What the task asks:
Instruction for the entries below: return the part that opens with the line containing "gray star: (44, 126)" and closes with the line containing "red arrow: (72, 55) -> (82, 41), moved", exactly, and no pictures.

Records shown:
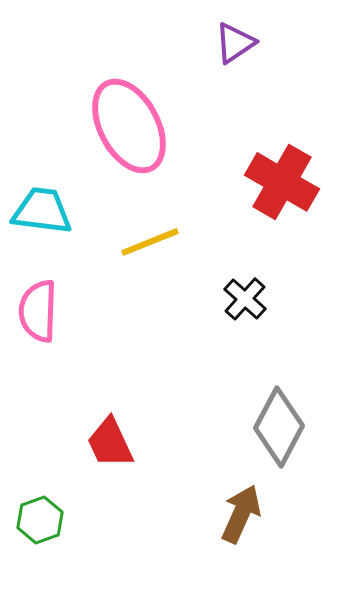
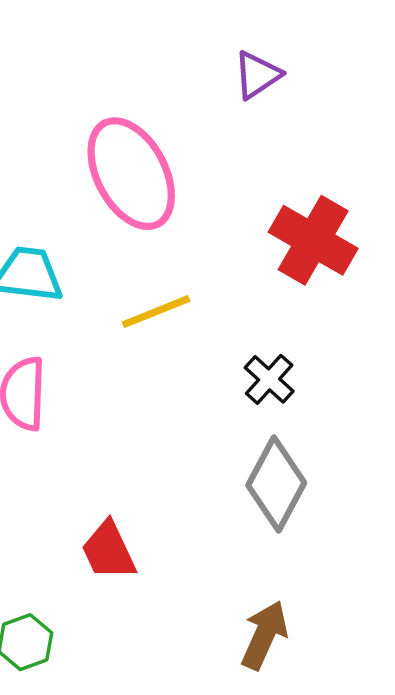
gray diamond: (279, 427) -> (276, 484), moved

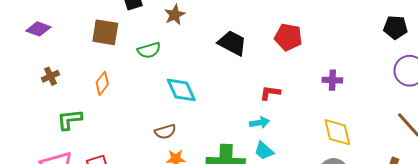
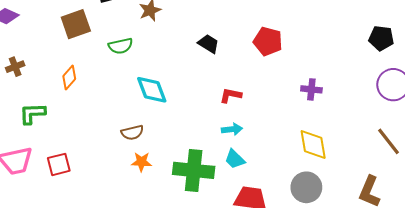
brown square: (105, 32) -> (76, 24), turned -32
black trapezoid: (232, 43) -> (208, 44), size x0.7
red L-shape: (270, 93) -> (231, 95), moved

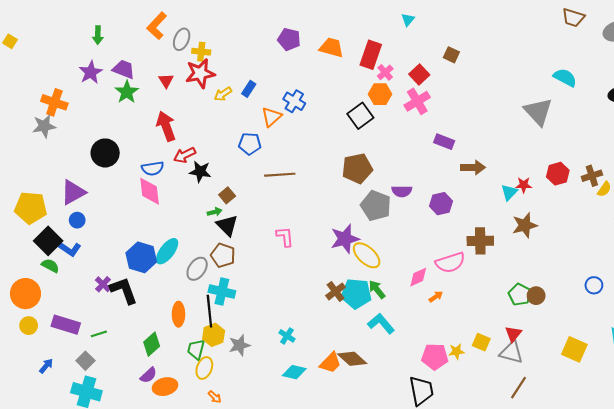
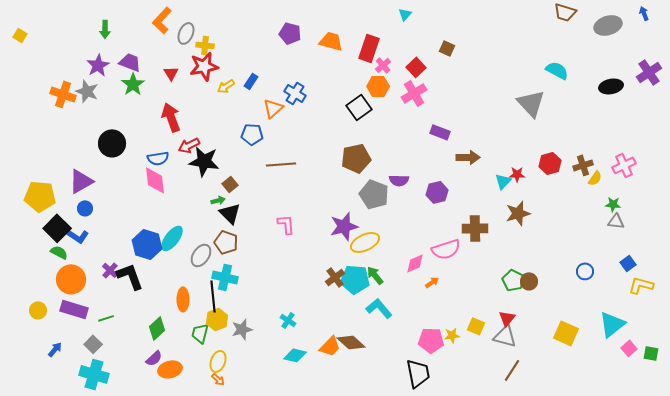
gray star: (44, 126) -> (87, 91), moved, turned 30
black star: (200, 172) -> (204, 161), size x1.4
yellow ellipse: (367, 255) -> (365, 242), turned -68
orange circle: (25, 294) -> (71, 279), moved
yellow ellipse: (204, 368) -> (218, 361), moved

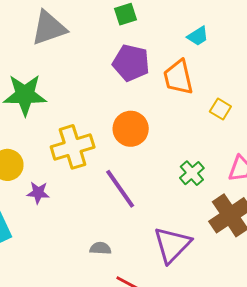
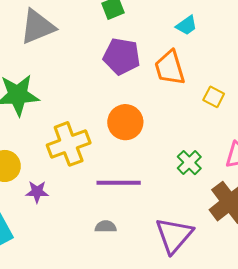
purple line: (120, 189) -> (119, 183), turned -51
gray semicircle: (100, 248) -> (106, 227), moved

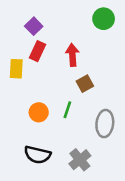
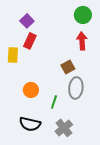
red arrow: (72, 55) -> (82, 41), moved
green line: (67, 110) -> (54, 102), moved
gray ellipse: (105, 124) -> (76, 88), moved

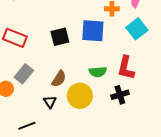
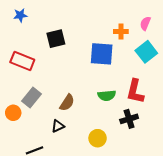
black square: (60, 37) -> (56, 39), moved
yellow circle: (80, 96) -> (98, 138), moved, size x0.7
black triangle: (50, 102) -> (58, 126), turned 40

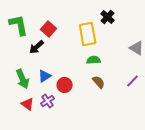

Solution below:
gray star: (44, 126) -> (87, 91), moved, turned 30
black star: (200, 172) -> (204, 161), size x1.4
yellow ellipse: (367, 255) -> (365, 242), turned -68
orange circle: (25, 294) -> (71, 279), moved
yellow ellipse: (204, 368) -> (218, 361), moved

purple line: (120, 189) -> (119, 183), turned -51
gray semicircle: (100, 248) -> (106, 227), moved

red arrow: (72, 55) -> (82, 41), moved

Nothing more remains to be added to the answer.